What is needed here is an exact printout of the data, with no pictures included.

**RECORDS FOR THE TASK**

───

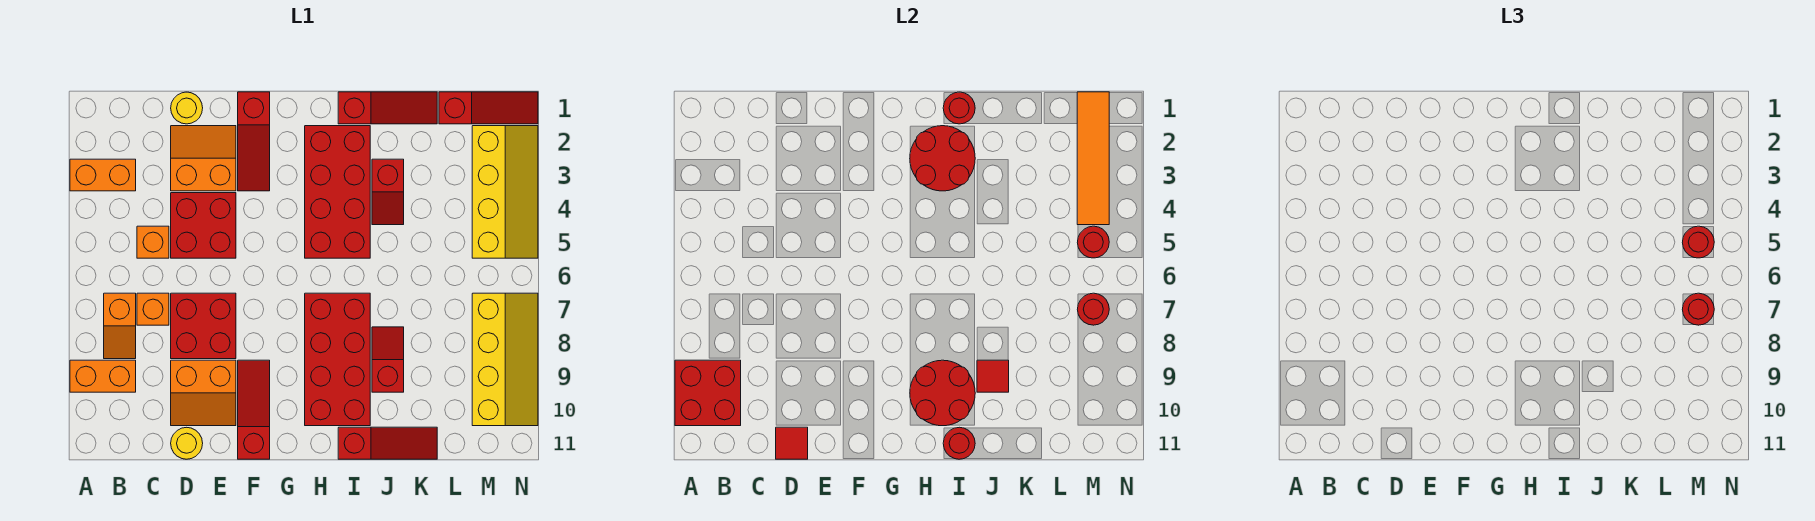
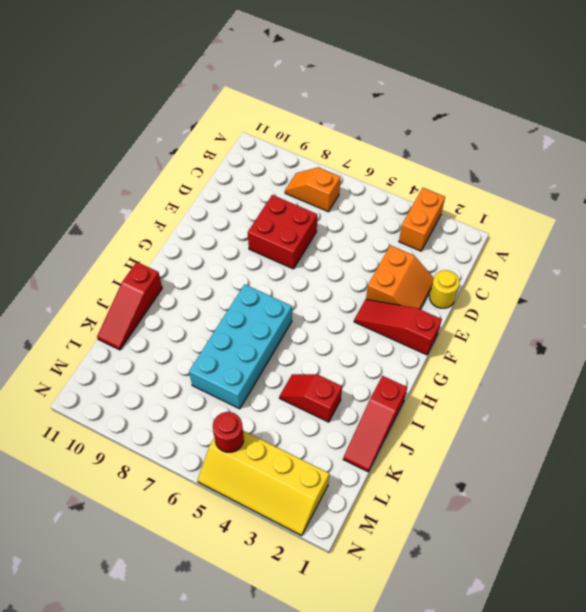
cyan brick H6:K7 level 1 -> red brick H7:I10 level 1
none -> orange brick A9:B9 level 1
none -> orange brick C5 level 1
none -> orange brick C7 level 1
none -> red brick D4:E5 level 1

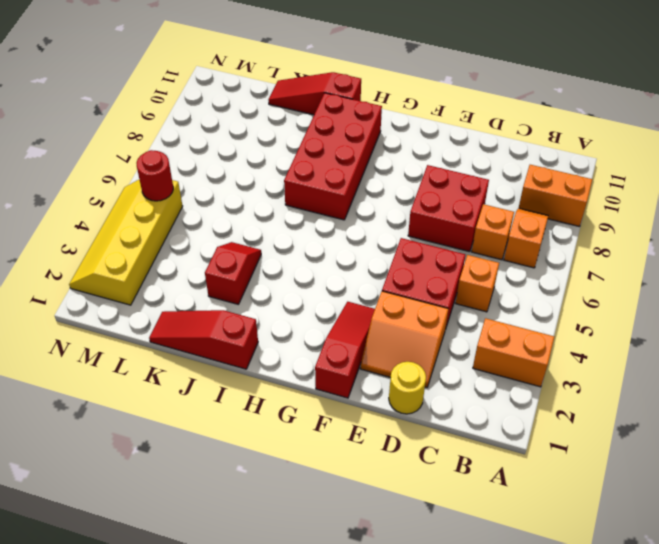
none -> orange slope D9:E10 level 1 top 9
none -> yellow round brick D11 level 1
none -> red slope F9:F11 level 1 top 11
none -> red brick H2:I5 level 1

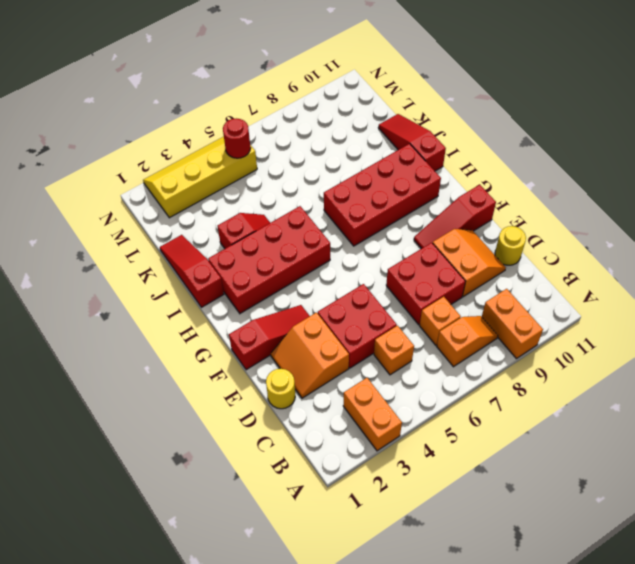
none -> red slope J8:J9 level 1 top 9
none -> red slope L1:N1 level 1 top L
none -> yellow slope M7:N10 level 1 top M
none -> red brick A9:B10 level 2

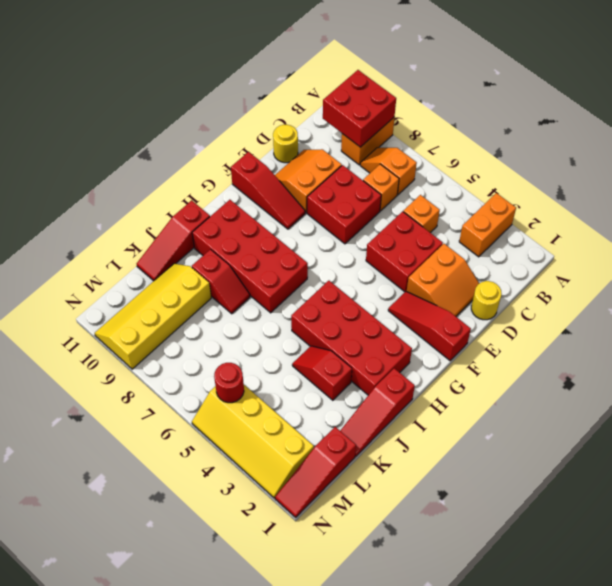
yellow slope K9:N10 level 1 top 9 -> yellow slope M7:N10 level 1 top M
none -> red tile D11 level 2
none -> red round brick H2:I3 level 2
none -> red round brick H9:I10 level 2
none -> red round brick I1 level 2

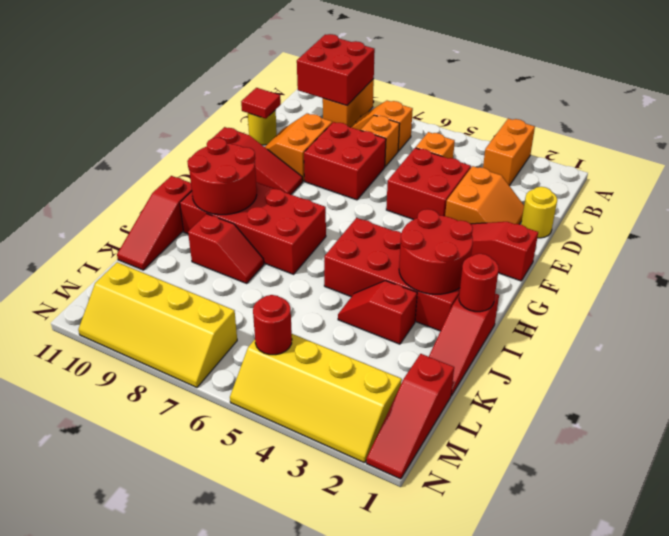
none -> red round brick I11 level 2
none -> red tile J9 level 2
none -> orange tile M1:M4 level 2
none -> red round brick M7 level 2

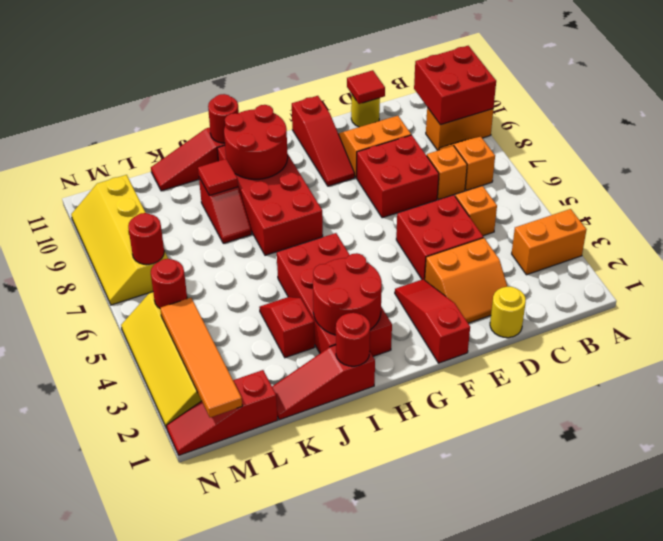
none -> red round brick M5 level 3
none -> red round brick M7 level 3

───

**EXPECTED ANSWER**
cyan brick H6:K7 level 1 -> red brick H7:I10 level 1
none -> orange brick A9:B9 level 1
none -> orange brick C5 level 1
none -> orange brick C7 level 1
none -> red brick D4:E5 level 1

none -> orange slope D9:E10 level 1 top 9
none -> yellow round brick D11 level 1
none -> red slope F9:F11 level 1 top 11
none -> red brick H2:I5 level 1

none -> red slope J8:J9 level 1 top 9
none -> red slope L1:N1 level 1 top L
none -> yellow slope M7:N10 level 1 top M
none -> red brick A9:B10 level 2

yellow slope K9:N10 level 1 top 9 -> yellow slope M7:N10 level 1 top M
none -> red tile D11 level 2
none -> red round brick H2:I3 level 2
none -> red round brick H9:I10 level 2
none -> red round brick I1 level 2

none -> red round brick I11 level 2
none -> red tile J9 level 2
none -> orange tile M1:M4 level 2
none -> red round brick M7 level 2

none -> red round brick M5 level 3
none -> red round brick M7 level 3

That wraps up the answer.